• [MATERIALS PROVIDED]:
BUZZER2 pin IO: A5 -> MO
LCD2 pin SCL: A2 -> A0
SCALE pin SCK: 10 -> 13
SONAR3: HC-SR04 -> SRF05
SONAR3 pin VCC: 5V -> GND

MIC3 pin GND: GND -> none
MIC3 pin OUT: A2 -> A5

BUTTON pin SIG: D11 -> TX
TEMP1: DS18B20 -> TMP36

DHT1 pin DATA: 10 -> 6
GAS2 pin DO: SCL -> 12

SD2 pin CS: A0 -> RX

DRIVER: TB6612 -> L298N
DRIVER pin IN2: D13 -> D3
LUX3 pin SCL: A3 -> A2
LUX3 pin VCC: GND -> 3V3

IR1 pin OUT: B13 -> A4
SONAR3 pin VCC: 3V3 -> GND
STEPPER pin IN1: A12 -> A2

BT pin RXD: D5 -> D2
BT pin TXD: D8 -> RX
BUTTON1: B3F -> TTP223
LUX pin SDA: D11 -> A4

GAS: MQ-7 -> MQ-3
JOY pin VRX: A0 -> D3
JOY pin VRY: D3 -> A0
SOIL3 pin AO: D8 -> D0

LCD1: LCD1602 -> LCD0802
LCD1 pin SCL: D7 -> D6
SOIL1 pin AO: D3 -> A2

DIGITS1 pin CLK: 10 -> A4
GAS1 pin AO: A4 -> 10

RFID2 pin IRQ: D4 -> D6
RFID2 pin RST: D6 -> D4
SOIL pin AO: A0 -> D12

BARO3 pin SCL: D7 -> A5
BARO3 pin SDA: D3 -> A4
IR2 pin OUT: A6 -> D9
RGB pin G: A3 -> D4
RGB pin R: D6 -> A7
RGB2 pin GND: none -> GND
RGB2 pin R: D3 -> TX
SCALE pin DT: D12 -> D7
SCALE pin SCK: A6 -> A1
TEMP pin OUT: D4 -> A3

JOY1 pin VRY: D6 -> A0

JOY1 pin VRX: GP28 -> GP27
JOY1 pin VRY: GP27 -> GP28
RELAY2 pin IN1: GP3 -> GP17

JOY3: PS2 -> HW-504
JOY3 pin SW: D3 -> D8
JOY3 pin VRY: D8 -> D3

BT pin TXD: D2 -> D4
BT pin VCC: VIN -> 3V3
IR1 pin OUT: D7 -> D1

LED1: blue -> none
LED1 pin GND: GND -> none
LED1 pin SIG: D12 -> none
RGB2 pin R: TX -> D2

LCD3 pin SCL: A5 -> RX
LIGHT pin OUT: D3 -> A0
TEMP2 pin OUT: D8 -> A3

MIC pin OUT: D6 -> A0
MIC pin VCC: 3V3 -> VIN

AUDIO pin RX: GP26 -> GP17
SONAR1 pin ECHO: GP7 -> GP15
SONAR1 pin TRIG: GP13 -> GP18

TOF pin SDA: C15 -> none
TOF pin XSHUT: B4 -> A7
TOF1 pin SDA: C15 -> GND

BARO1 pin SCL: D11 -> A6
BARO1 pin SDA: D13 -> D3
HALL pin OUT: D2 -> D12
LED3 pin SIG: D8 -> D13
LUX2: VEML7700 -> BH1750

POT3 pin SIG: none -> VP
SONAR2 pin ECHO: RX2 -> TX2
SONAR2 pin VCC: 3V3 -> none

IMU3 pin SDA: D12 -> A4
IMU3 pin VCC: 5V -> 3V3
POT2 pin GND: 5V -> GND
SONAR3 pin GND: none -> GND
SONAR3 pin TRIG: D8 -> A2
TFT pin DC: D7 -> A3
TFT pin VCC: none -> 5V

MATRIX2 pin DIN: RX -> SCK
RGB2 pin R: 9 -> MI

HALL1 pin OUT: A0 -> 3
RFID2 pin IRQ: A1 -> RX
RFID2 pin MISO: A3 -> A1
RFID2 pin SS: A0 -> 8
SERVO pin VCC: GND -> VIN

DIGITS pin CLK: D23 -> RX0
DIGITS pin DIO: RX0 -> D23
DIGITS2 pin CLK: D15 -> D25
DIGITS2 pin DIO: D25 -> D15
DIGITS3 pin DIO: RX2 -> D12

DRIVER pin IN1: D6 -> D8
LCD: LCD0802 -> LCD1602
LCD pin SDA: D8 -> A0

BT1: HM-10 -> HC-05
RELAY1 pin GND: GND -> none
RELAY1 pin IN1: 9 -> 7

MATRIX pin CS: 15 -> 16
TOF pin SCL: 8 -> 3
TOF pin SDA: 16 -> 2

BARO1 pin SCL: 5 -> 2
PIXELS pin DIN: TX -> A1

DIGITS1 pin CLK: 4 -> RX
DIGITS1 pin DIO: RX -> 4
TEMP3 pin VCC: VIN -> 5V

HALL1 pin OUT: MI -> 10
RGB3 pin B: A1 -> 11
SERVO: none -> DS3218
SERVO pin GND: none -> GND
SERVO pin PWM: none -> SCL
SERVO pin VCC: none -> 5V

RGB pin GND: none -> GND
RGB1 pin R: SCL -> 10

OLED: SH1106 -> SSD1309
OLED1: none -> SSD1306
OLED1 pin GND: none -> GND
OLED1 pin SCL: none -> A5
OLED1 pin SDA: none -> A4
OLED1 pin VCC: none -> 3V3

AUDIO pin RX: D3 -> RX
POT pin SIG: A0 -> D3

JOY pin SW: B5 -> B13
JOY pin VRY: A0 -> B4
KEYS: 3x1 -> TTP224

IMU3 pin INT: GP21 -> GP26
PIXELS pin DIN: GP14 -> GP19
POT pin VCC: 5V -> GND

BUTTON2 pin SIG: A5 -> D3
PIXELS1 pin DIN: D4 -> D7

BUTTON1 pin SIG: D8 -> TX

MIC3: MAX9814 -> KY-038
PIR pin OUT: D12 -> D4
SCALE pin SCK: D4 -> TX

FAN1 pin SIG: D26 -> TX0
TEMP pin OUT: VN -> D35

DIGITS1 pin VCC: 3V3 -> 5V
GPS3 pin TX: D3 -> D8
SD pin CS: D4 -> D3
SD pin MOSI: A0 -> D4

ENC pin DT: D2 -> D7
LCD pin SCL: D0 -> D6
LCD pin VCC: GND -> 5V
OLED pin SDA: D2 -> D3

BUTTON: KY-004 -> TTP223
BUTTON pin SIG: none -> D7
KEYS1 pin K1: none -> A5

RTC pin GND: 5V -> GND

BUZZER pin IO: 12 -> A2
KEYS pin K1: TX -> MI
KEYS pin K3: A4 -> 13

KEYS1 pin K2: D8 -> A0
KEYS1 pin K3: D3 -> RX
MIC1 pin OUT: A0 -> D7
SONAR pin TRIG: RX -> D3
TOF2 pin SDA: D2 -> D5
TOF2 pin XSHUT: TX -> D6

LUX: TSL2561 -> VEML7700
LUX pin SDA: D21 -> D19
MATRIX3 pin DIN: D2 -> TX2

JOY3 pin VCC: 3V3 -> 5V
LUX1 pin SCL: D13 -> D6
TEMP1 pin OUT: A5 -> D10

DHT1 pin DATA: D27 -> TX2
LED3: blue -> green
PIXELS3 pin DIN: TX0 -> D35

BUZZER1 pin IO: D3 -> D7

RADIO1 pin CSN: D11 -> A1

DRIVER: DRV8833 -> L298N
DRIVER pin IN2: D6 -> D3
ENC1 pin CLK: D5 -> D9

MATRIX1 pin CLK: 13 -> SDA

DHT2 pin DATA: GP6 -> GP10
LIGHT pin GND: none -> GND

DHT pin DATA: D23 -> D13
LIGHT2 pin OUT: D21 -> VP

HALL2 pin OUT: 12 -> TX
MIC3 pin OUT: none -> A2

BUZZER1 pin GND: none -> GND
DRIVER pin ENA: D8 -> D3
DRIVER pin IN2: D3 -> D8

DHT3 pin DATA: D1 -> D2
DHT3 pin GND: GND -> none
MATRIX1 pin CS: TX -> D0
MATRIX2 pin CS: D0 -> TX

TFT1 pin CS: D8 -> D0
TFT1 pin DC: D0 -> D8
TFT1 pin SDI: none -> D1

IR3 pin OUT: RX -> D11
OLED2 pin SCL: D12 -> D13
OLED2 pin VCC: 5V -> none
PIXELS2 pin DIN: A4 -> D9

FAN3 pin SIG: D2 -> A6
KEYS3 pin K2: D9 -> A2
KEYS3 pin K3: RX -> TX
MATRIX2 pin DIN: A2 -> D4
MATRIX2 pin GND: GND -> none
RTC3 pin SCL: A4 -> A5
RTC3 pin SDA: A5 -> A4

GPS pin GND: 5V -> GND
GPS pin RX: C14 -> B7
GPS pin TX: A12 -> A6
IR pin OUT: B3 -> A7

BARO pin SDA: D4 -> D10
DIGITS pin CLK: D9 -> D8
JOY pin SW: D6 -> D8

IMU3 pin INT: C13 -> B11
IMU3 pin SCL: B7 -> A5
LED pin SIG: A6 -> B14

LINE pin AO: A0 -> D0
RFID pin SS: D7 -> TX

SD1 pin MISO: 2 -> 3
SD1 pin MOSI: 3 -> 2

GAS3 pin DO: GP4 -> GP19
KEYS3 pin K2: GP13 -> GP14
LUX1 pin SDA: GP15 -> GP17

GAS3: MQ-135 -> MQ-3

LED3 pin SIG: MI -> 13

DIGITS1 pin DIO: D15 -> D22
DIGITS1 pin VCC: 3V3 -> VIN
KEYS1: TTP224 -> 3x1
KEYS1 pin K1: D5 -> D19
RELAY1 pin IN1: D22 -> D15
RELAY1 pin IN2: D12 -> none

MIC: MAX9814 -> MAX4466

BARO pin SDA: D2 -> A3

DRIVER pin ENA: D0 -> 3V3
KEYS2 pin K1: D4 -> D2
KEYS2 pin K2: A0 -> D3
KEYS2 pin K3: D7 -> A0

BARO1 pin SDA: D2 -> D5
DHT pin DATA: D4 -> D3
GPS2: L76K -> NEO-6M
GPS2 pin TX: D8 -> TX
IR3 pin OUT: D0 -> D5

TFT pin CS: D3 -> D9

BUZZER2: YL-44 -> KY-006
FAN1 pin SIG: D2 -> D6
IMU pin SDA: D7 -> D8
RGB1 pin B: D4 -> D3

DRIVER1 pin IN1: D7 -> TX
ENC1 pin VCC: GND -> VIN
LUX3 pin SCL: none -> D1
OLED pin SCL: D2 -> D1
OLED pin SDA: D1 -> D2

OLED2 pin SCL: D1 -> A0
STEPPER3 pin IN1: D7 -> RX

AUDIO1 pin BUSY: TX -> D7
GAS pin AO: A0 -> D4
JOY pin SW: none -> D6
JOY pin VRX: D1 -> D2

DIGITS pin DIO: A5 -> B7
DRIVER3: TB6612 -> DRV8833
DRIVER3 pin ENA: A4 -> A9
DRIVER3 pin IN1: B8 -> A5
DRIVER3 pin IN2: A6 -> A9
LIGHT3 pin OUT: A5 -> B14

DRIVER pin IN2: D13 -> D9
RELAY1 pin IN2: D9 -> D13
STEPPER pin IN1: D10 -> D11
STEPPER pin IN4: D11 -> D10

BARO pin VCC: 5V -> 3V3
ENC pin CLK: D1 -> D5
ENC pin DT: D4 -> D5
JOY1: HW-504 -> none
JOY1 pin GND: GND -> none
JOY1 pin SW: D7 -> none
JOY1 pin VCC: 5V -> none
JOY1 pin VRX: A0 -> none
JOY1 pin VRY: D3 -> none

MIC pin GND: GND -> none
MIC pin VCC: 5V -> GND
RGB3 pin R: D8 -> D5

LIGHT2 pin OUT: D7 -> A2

• [WORK TO COMPLETE]: Above are the lines; repeat exactly the ones from the line containing "IMU pin SDA: D7 -> D8" down to the line containing "DIGITS pin DIO: A5 -> B7", both inclusive.

• [FINAL ANSWER]:
IMU pin SDA: D7 -> D8
RGB1 pin B: D4 -> D3

DRIVER1 pin IN1: D7 -> TX
ENC1 pin VCC: GND -> VIN
LUX3 pin SCL: none -> D1
OLED pin SCL: D2 -> D1
OLED pin SDA: D1 -> D2

OLED2 pin SCL: D1 -> A0
STEPPER3 pin IN1: D7 -> RX

AUDIO1 pin BUSY: TX -> D7
GAS pin AO: A0 -> D4
JOY pin SW: none -> D6
JOY pin VRX: D1 -> D2

DIGITS pin DIO: A5 -> B7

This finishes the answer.